_Directions_:
In the listing below, retype every line from the one containing "yellow rectangle: rotated" through the one containing "pink pentagon: rotated 6 degrees clockwise", keeping both of those lines and copying each word for word. Leave the pictures out of your answer.
++++
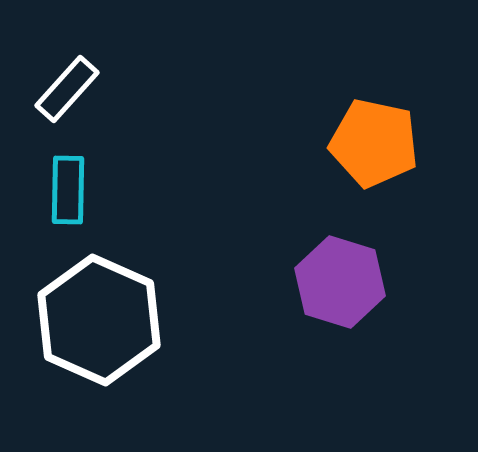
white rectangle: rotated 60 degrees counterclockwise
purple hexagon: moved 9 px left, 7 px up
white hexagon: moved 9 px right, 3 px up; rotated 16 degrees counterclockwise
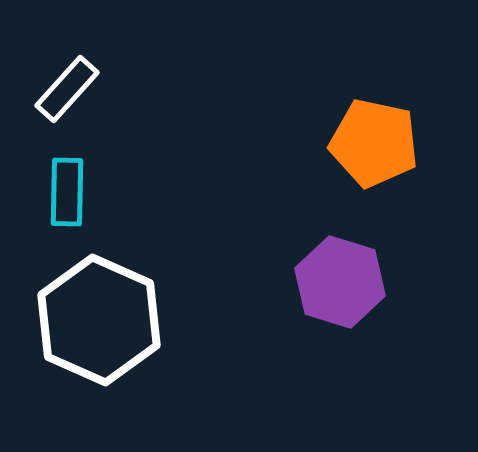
cyan rectangle: moved 1 px left, 2 px down
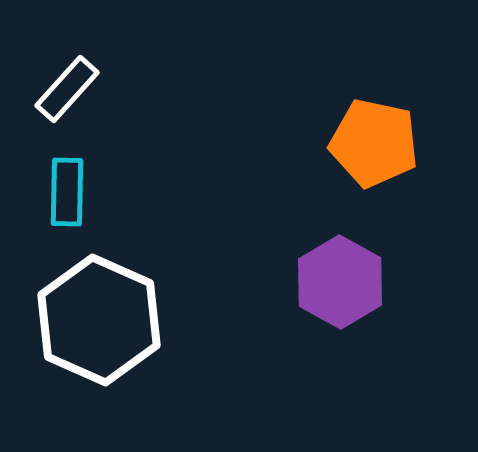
purple hexagon: rotated 12 degrees clockwise
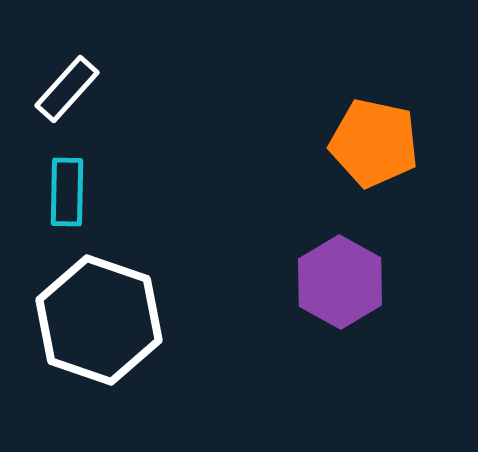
white hexagon: rotated 5 degrees counterclockwise
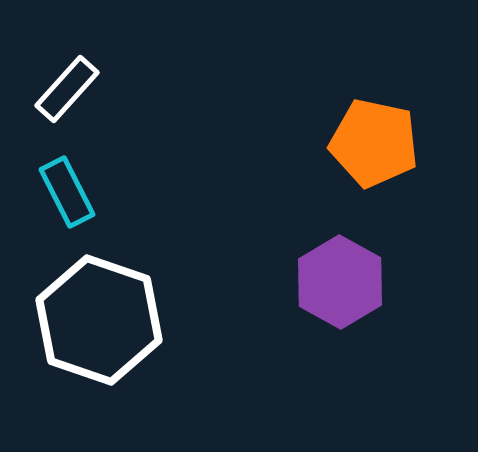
cyan rectangle: rotated 28 degrees counterclockwise
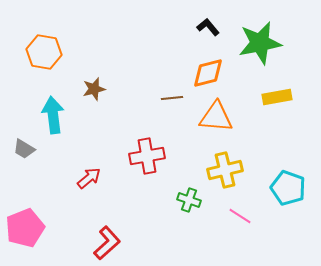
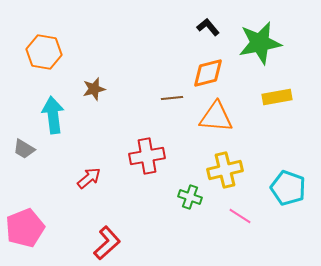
green cross: moved 1 px right, 3 px up
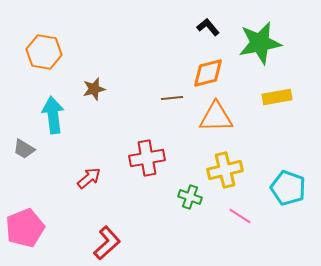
orange triangle: rotated 6 degrees counterclockwise
red cross: moved 2 px down
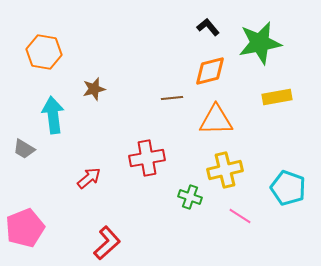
orange diamond: moved 2 px right, 2 px up
orange triangle: moved 3 px down
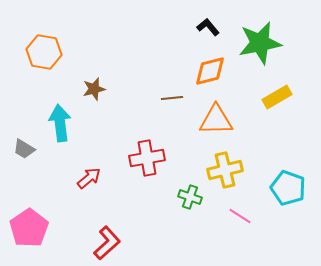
yellow rectangle: rotated 20 degrees counterclockwise
cyan arrow: moved 7 px right, 8 px down
pink pentagon: moved 4 px right; rotated 12 degrees counterclockwise
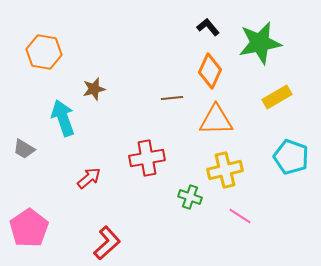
orange diamond: rotated 52 degrees counterclockwise
cyan arrow: moved 3 px right, 5 px up; rotated 12 degrees counterclockwise
cyan pentagon: moved 3 px right, 31 px up
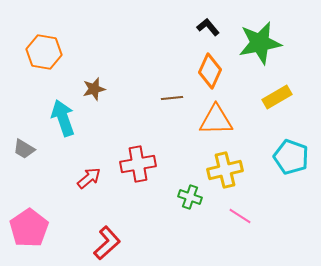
red cross: moved 9 px left, 6 px down
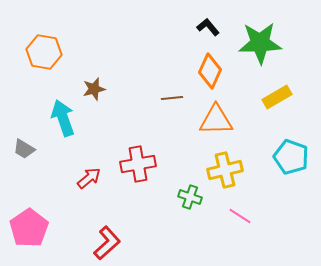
green star: rotated 9 degrees clockwise
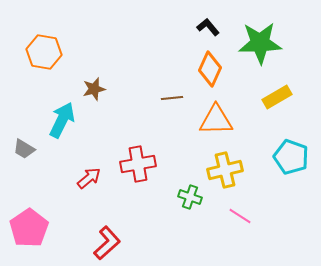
orange diamond: moved 2 px up
cyan arrow: moved 1 px left, 2 px down; rotated 45 degrees clockwise
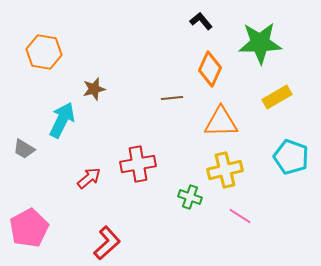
black L-shape: moved 7 px left, 6 px up
orange triangle: moved 5 px right, 2 px down
pink pentagon: rotated 6 degrees clockwise
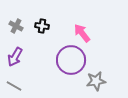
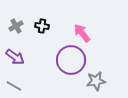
gray cross: rotated 32 degrees clockwise
purple arrow: rotated 84 degrees counterclockwise
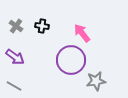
gray cross: rotated 24 degrees counterclockwise
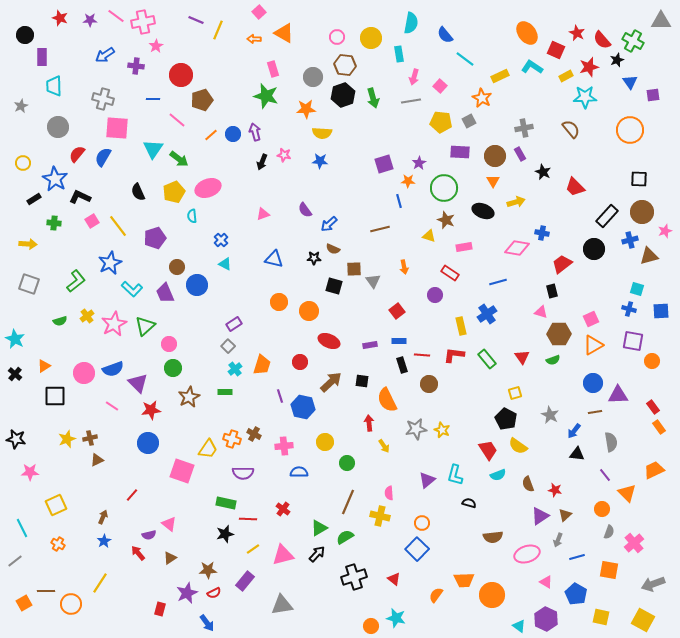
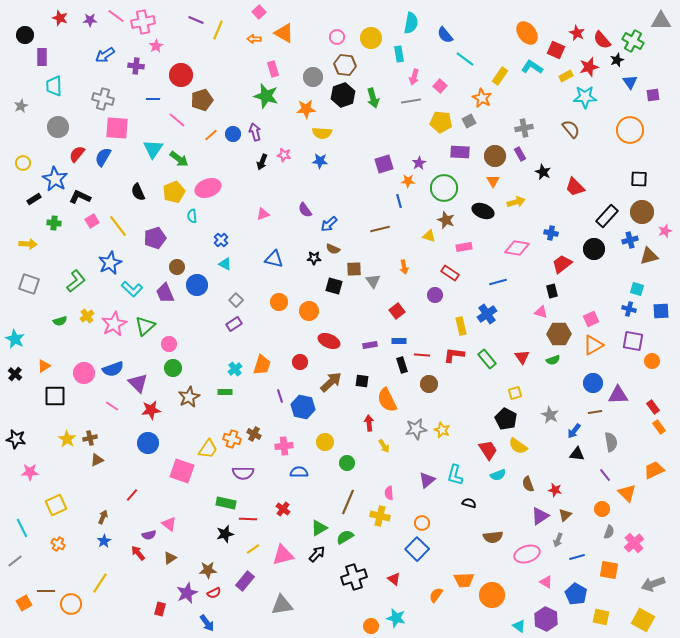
yellow rectangle at (500, 76): rotated 30 degrees counterclockwise
blue cross at (542, 233): moved 9 px right
gray square at (228, 346): moved 8 px right, 46 px up
yellow star at (67, 439): rotated 18 degrees counterclockwise
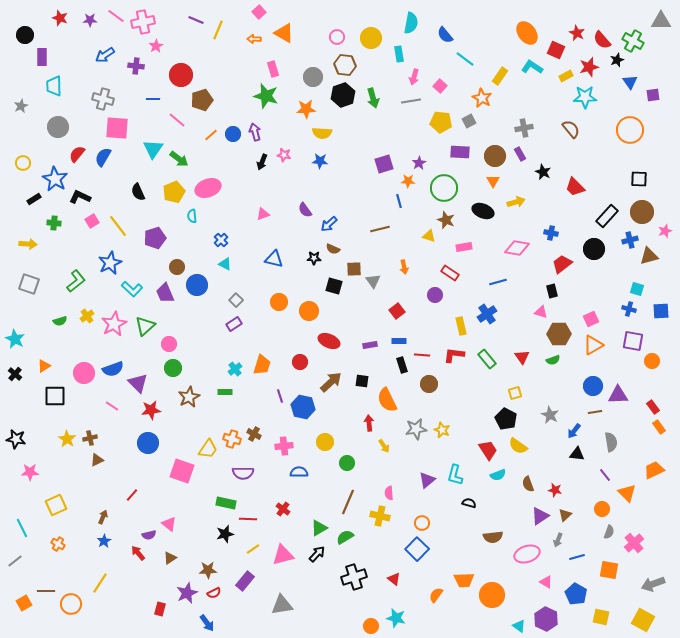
blue circle at (593, 383): moved 3 px down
++++
_Result of this exercise_:
yellow rectangle: rotated 20 degrees counterclockwise
cyan arrow: moved 7 px right, 8 px down
pink pentagon: moved 4 px right; rotated 12 degrees counterclockwise
orange diamond: rotated 52 degrees counterclockwise
cyan arrow: moved 3 px right, 5 px up; rotated 12 degrees counterclockwise
cyan pentagon: moved 3 px right, 31 px up
red cross: moved 9 px left, 6 px down
green star: rotated 9 degrees clockwise
orange diamond: moved 2 px up
cyan arrow: moved 1 px left, 2 px down; rotated 45 degrees clockwise
black L-shape: moved 7 px left, 6 px up
orange triangle: moved 5 px right, 2 px down
pink pentagon: rotated 6 degrees clockwise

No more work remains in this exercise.